[Data for review Boundary: Start]

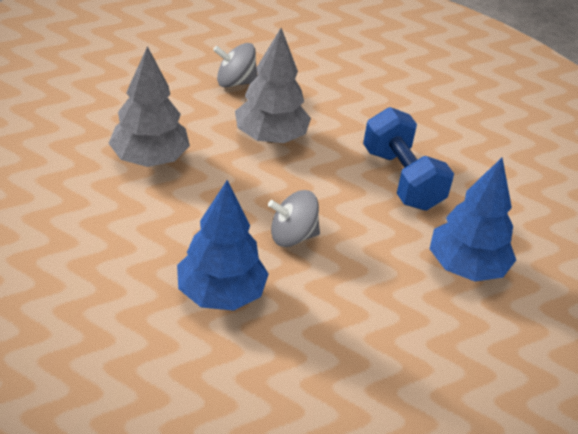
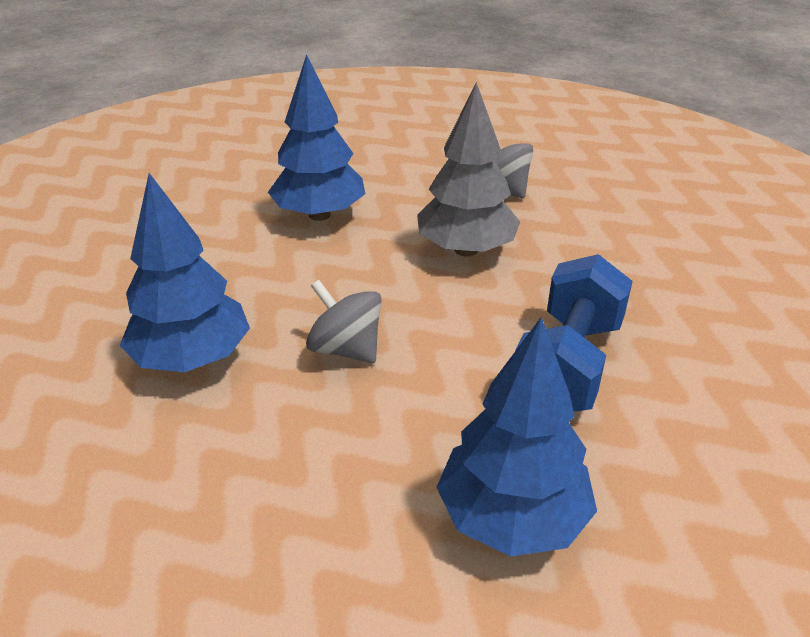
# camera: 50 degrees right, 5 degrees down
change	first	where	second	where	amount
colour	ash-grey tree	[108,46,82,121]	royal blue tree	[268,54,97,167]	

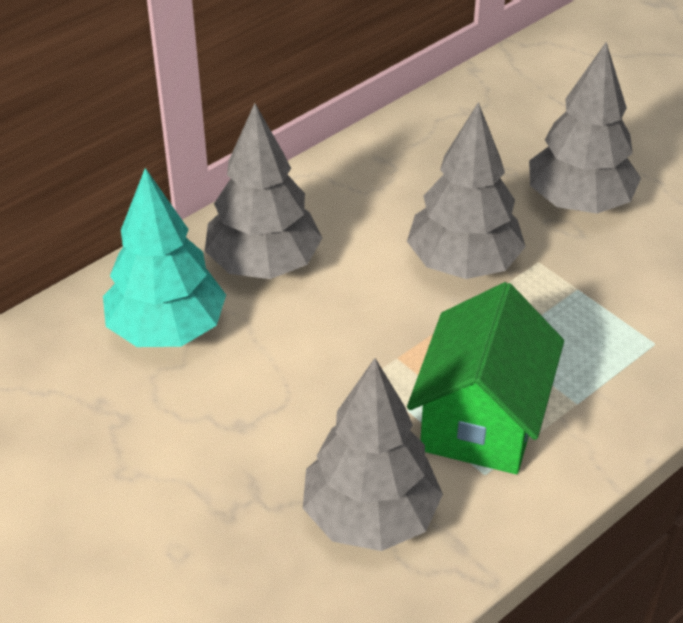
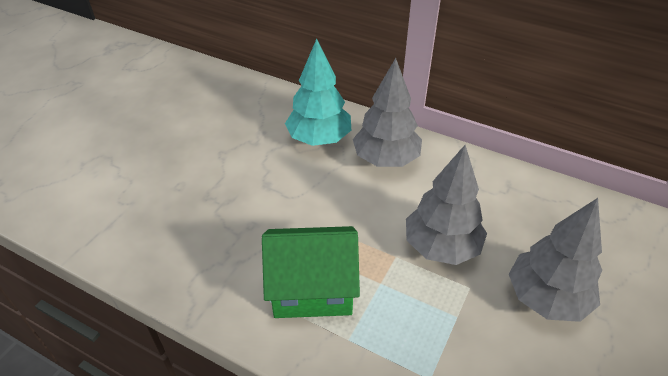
# camera: 70 degrees right, 0 degrees up
change	first	where	second	where	amount
missing	ash-grey tree	[303,358,140,193]			

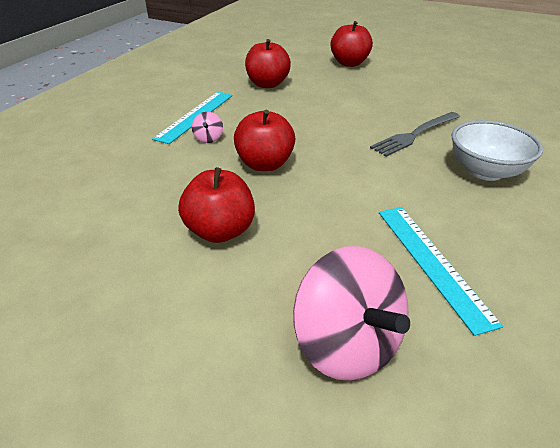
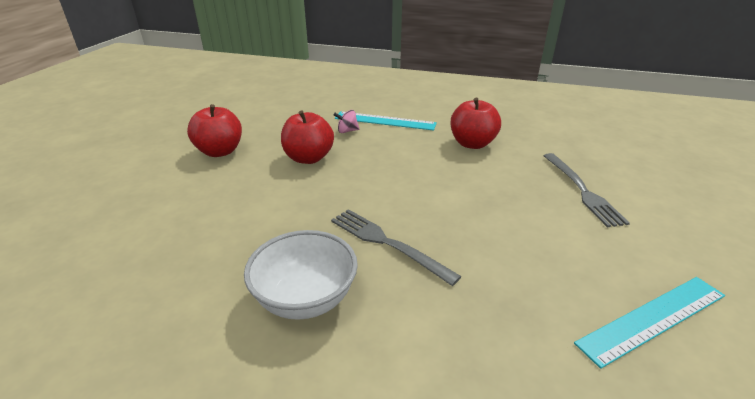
# camera: 80 degrees right, 5 degrees down
change	first	where	second	where	amount
exchanged	scarlet apple fruit	[330,21,43,46]	ash-grey dinner fork	[543,153,87,74]	
relocated	teal ruler	[379,207,124,129]		[574,277,151,92]	
missing	rosy spinning top	[293,246,117,135]			

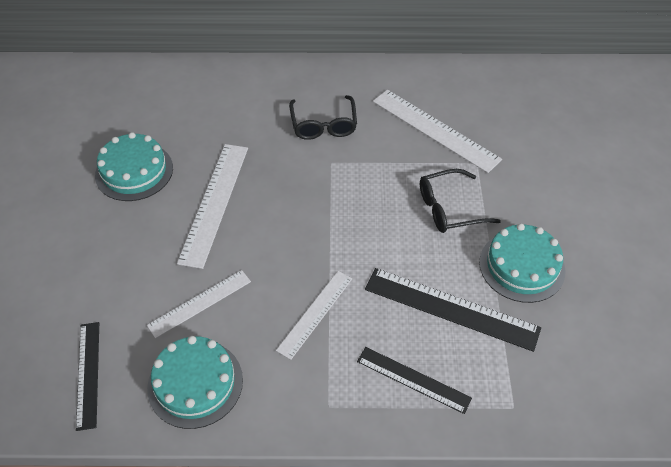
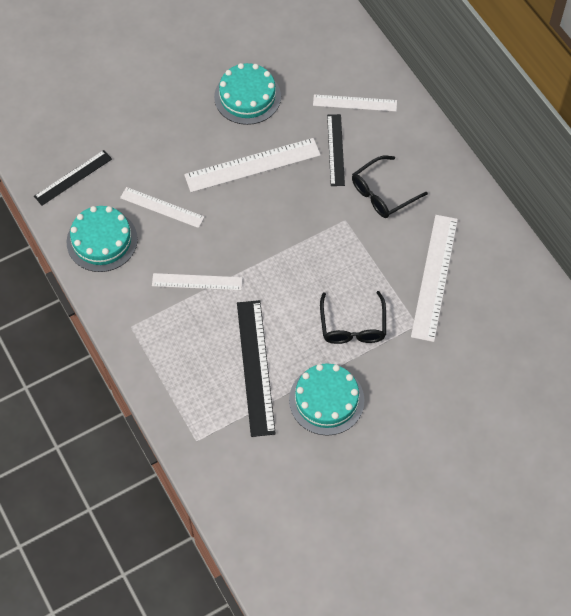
# camera: 60 degrees right, 10 degrees up
change	first	where	second	where	amount
spun	jet-black eyeglasses	[420,169,81,64]		[320,291,66,53]	135 degrees counterclockwise
relocated	jet-black ruler	[357,347,115,67]		[327,114,18,72]	
appeared			snow-white ruler	[313,94,84,18]	

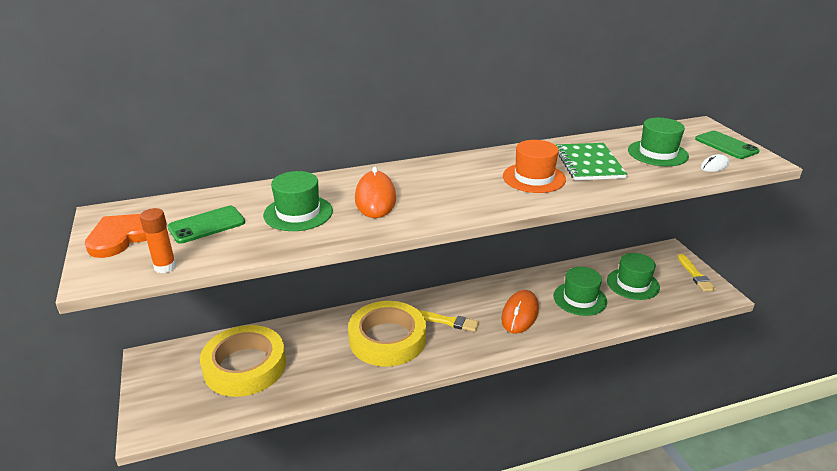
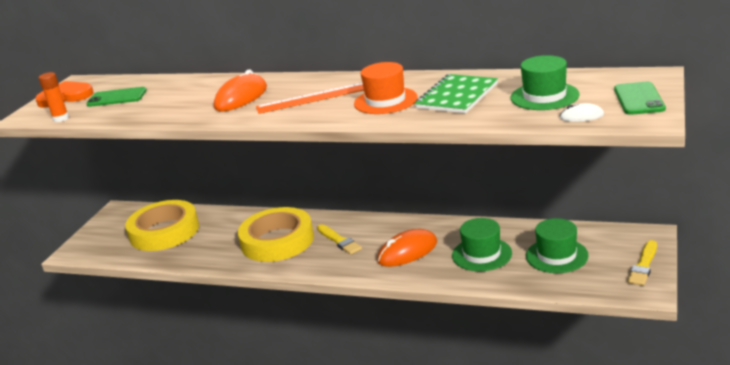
# camera: 40 degrees right, 5 degrees down
change	first	where	second	where	amount
missing	green hat	[263,171,70,60]			
appeared			bright orange ruler	[256,83,108,31]	

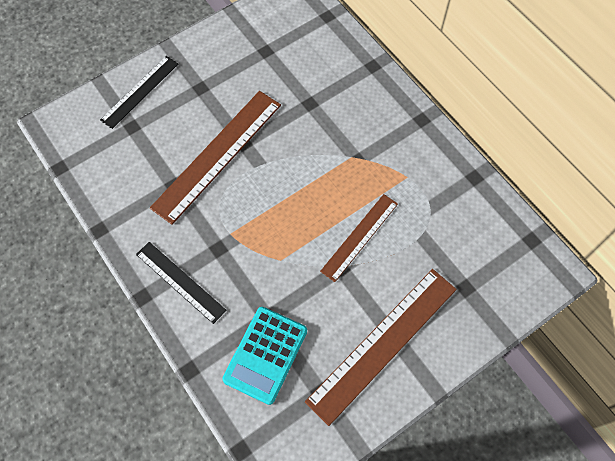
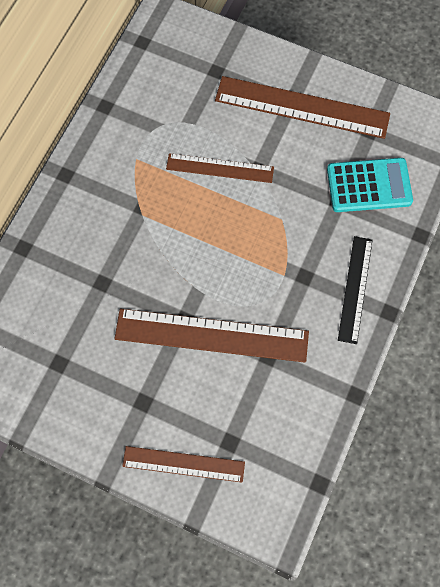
# camera: 120 degrees left, 5 degrees up
change	first	where	second	where	amount
colour	jet-black ruler	[100,56,78,73]	dark brown ruler	[122,446,123,36]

[Data for review Boundary: End]

**What needs to be done**:
In your copy, include every record word for word but no pictures.

**Result of the task**:
# camera: 50 degrees right, 5 degrees down
change	first	where	second	where	amount
colour	ash-grey tree	[108,46,82,121]	royal blue tree	[268,54,97,167]	

# camera: 70 degrees right, 0 degrees up
change	first	where	second	where	amount
missing	ash-grey tree	[303,358,140,193]			

# camera: 80 degrees right, 5 degrees down
change	first	where	second	where	amount
exchanged	scarlet apple fruit	[330,21,43,46]	ash-grey dinner fork	[543,153,87,74]	
relocated	teal ruler	[379,207,124,129]		[574,277,151,92]	
missing	rosy spinning top	[293,246,117,135]			

# camera: 60 degrees right, 10 degrees up
change	first	where	second	where	amount
spun	jet-black eyeglasses	[420,169,81,64]		[320,291,66,53]	135 degrees counterclockwise
relocated	jet-black ruler	[357,347,115,67]		[327,114,18,72]	
appeared			snow-white ruler	[313,94,84,18]	

# camera: 40 degrees right, 5 degrees down
change	first	where	second	where	amount
missing	green hat	[263,171,70,60]			
appeared			bright orange ruler	[256,83,108,31]	

# camera: 120 degrees left, 5 degrees up
change	first	where	second	where	amount
colour	jet-black ruler	[100,56,78,73]	dark brown ruler	[122,446,123,36]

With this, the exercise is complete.